***** Supplied information

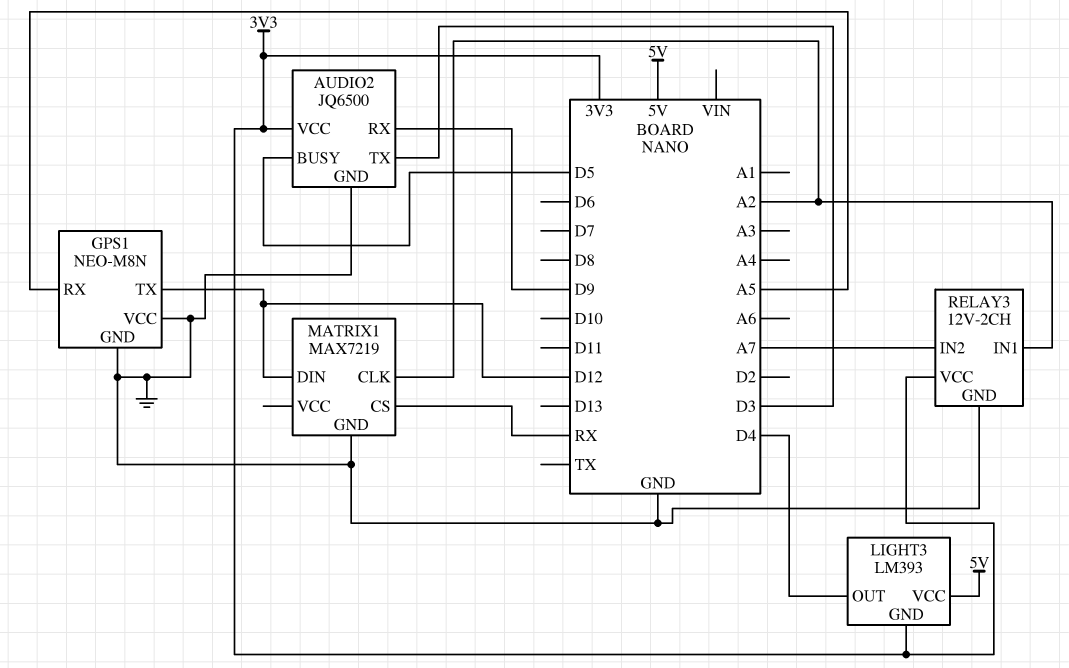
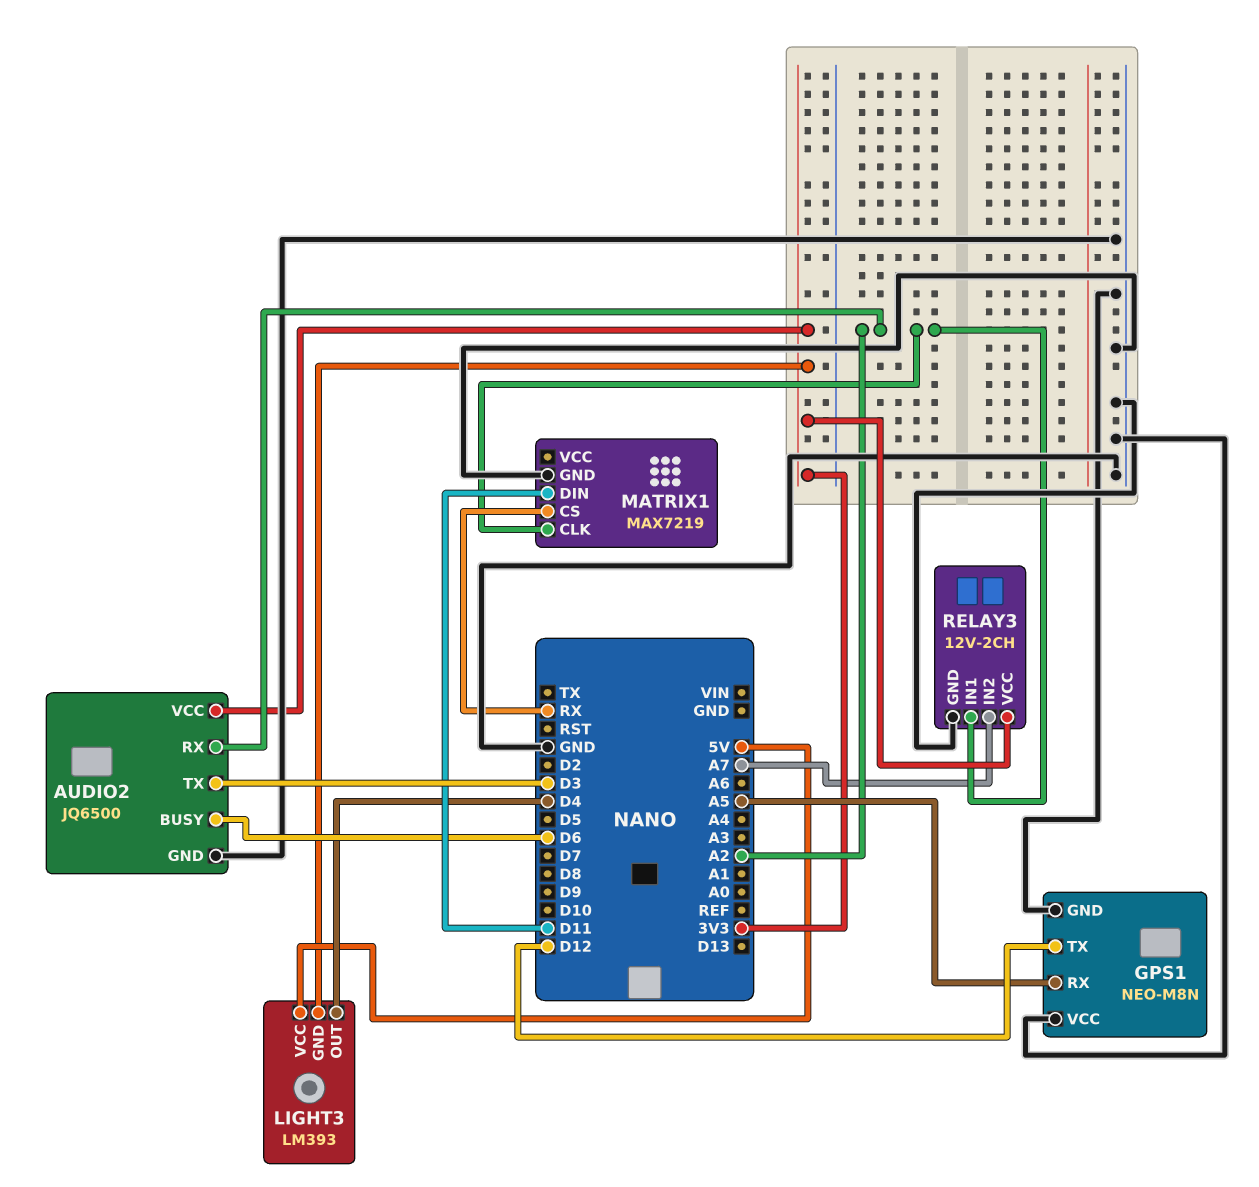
AUDIO2 pin BUSY: D5 -> D6
AUDIO2 pin RX: D9 -> A2
MATRIX1 pin DIN: D12 -> D11

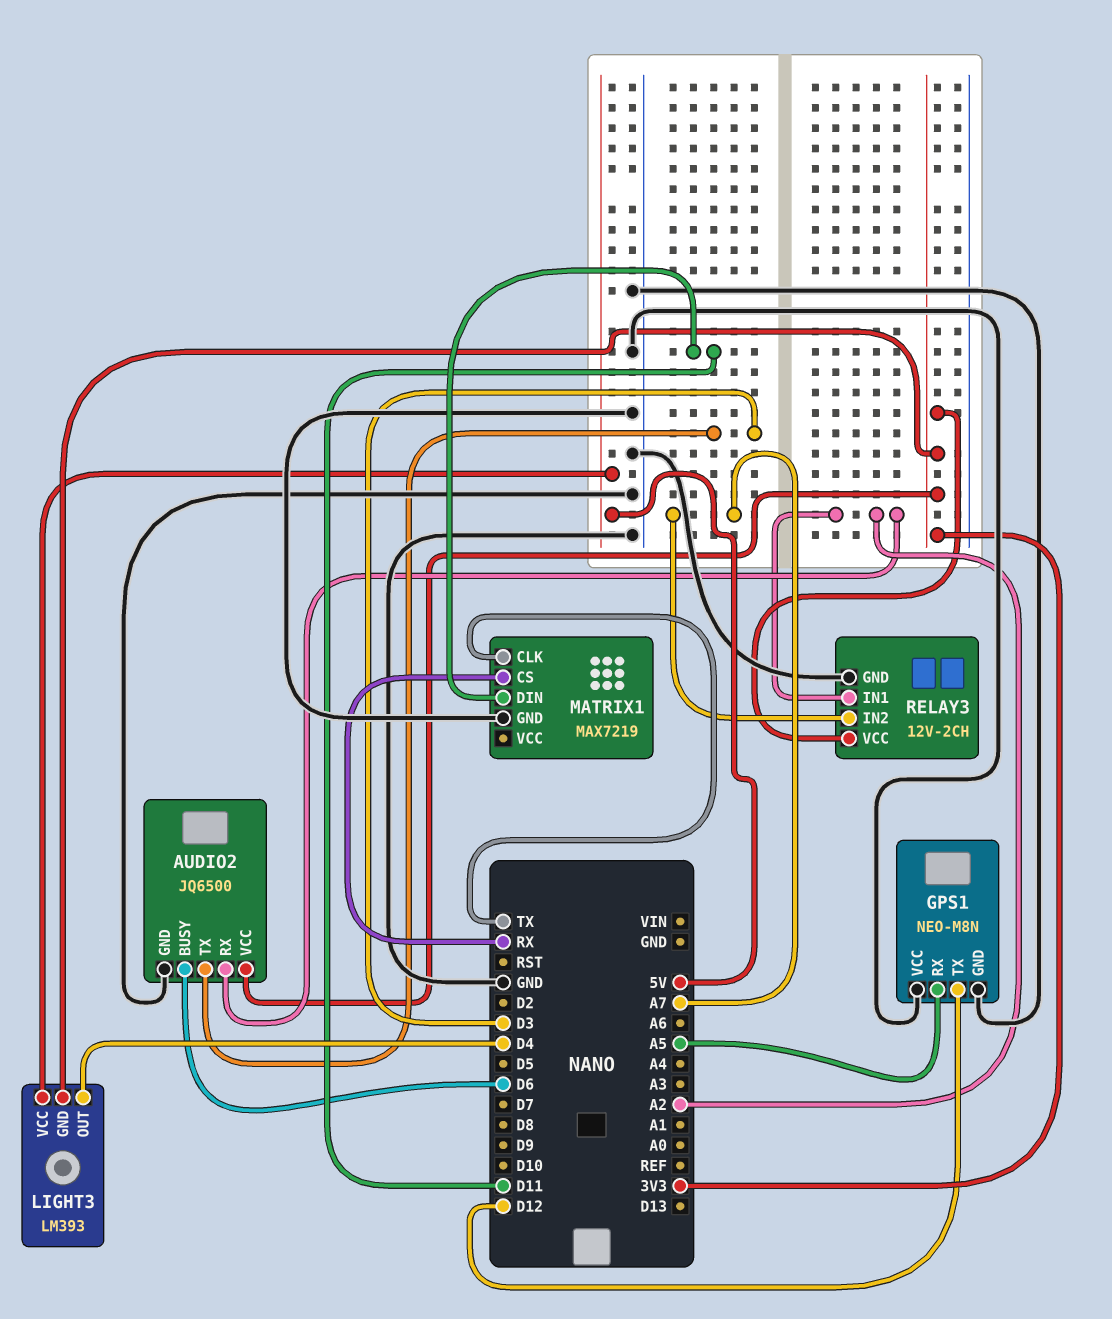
MATRIX1 pin CLK: A2 -> TX

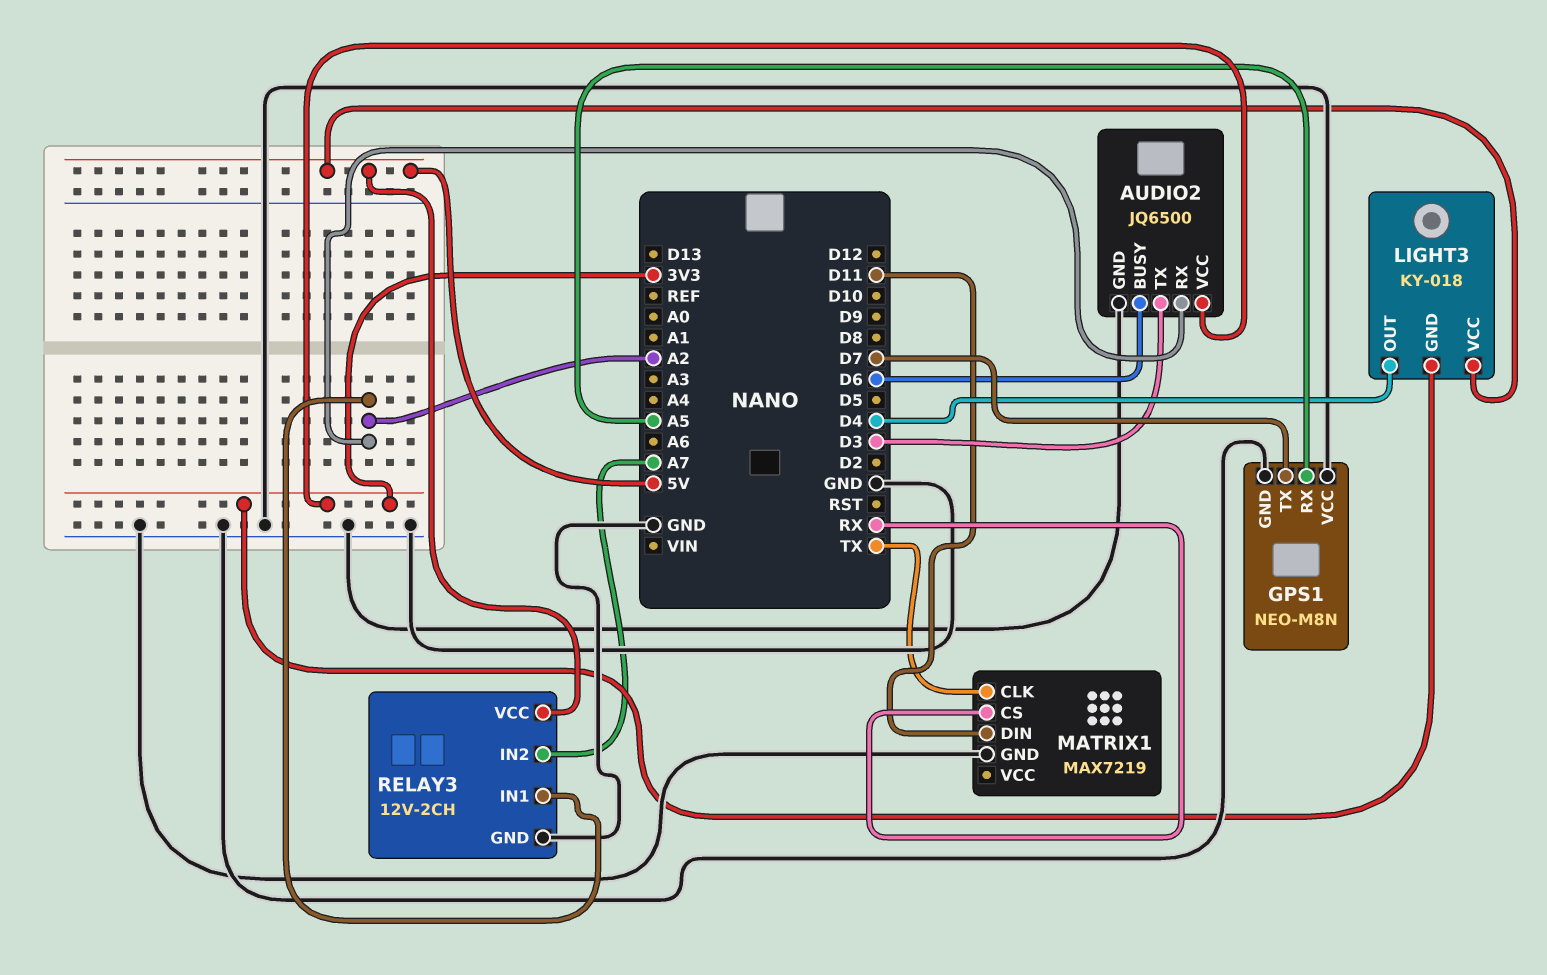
GPS1 pin TX: D12 -> D7
LIGHT3: LM393 -> KY-018
RELAY3 pin VCC: 3V3 -> 5V

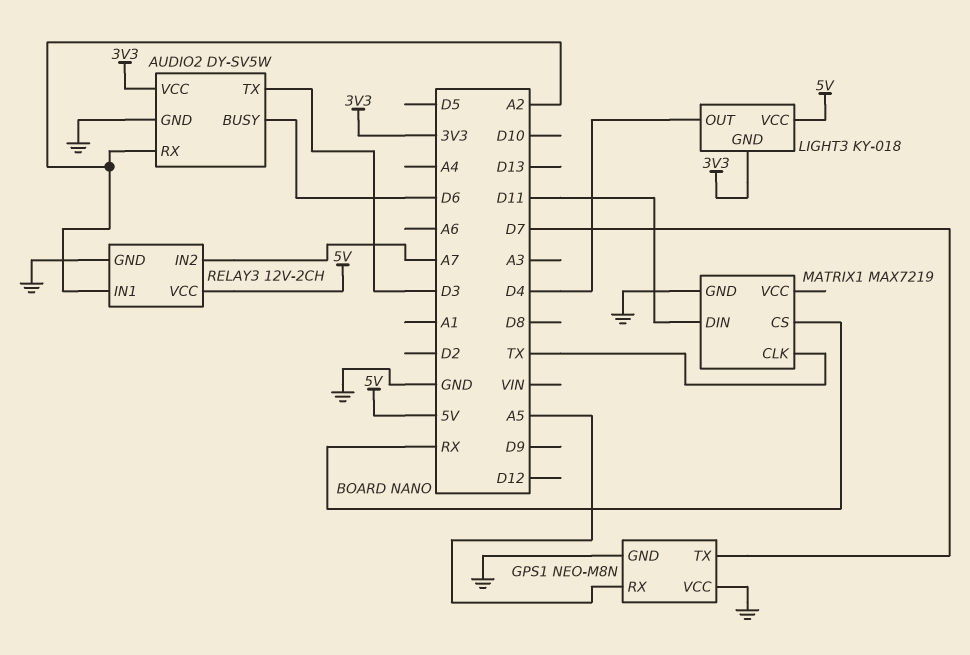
AUDIO2: JQ6500 -> DY-SV5W

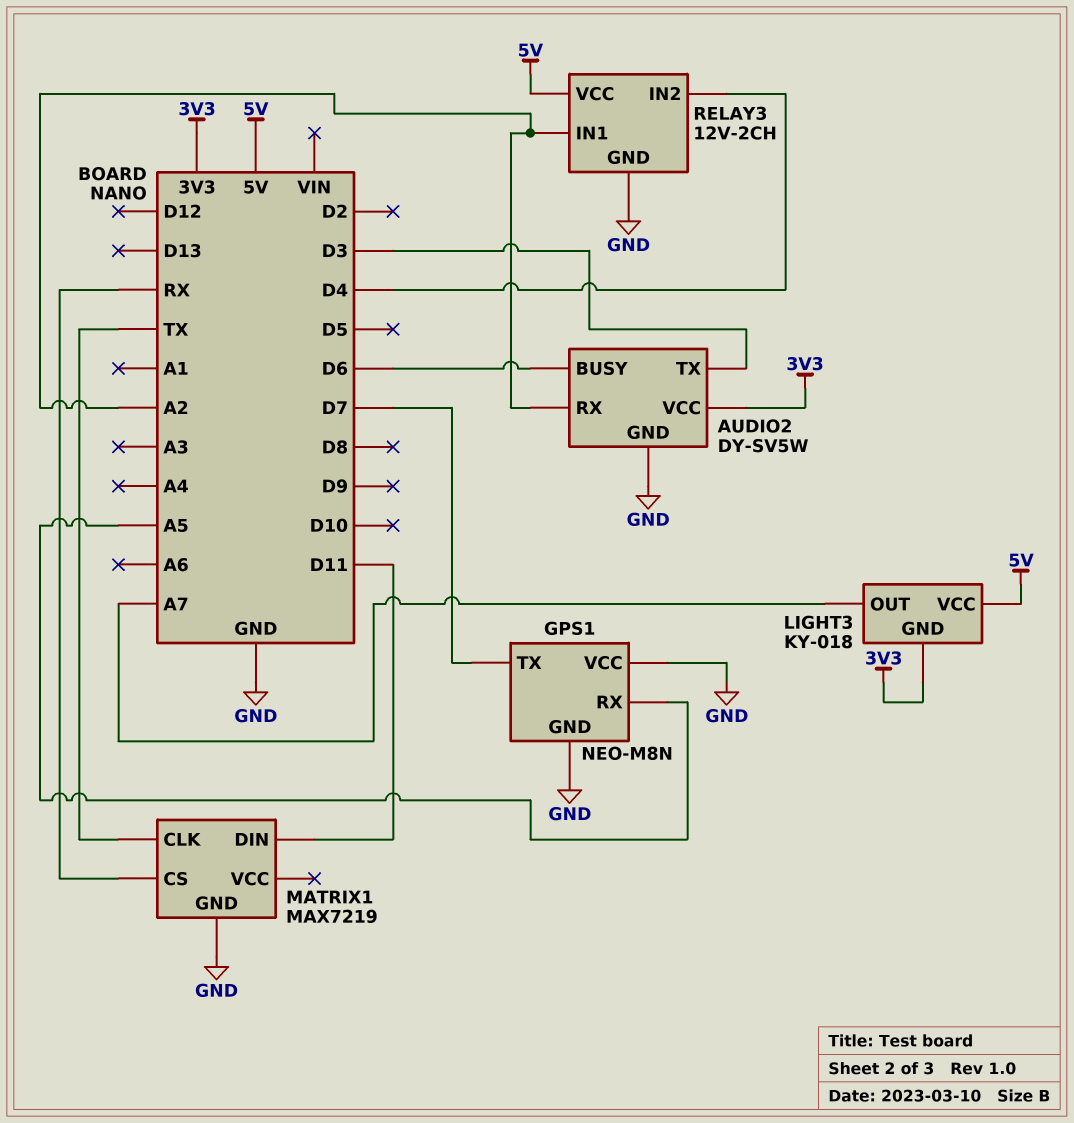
LIGHT3 pin OUT: D4 -> A7
RELAY3 pin IN2: A7 -> D4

**********

Work instructions: Your copy of the records above should be exact and contain no pictures.

Solved problem:
AUDIO2 pin BUSY: D5 -> D6
AUDIO2 pin RX: D9 -> A2
MATRIX1 pin DIN: D12 -> D11

MATRIX1 pin CLK: A2 -> TX

GPS1 pin TX: D12 -> D7
LIGHT3: LM393 -> KY-018
RELAY3 pin VCC: 3V3 -> 5V

AUDIO2: JQ6500 -> DY-SV5W

LIGHT3 pin OUT: D4 -> A7
RELAY3 pin IN2: A7 -> D4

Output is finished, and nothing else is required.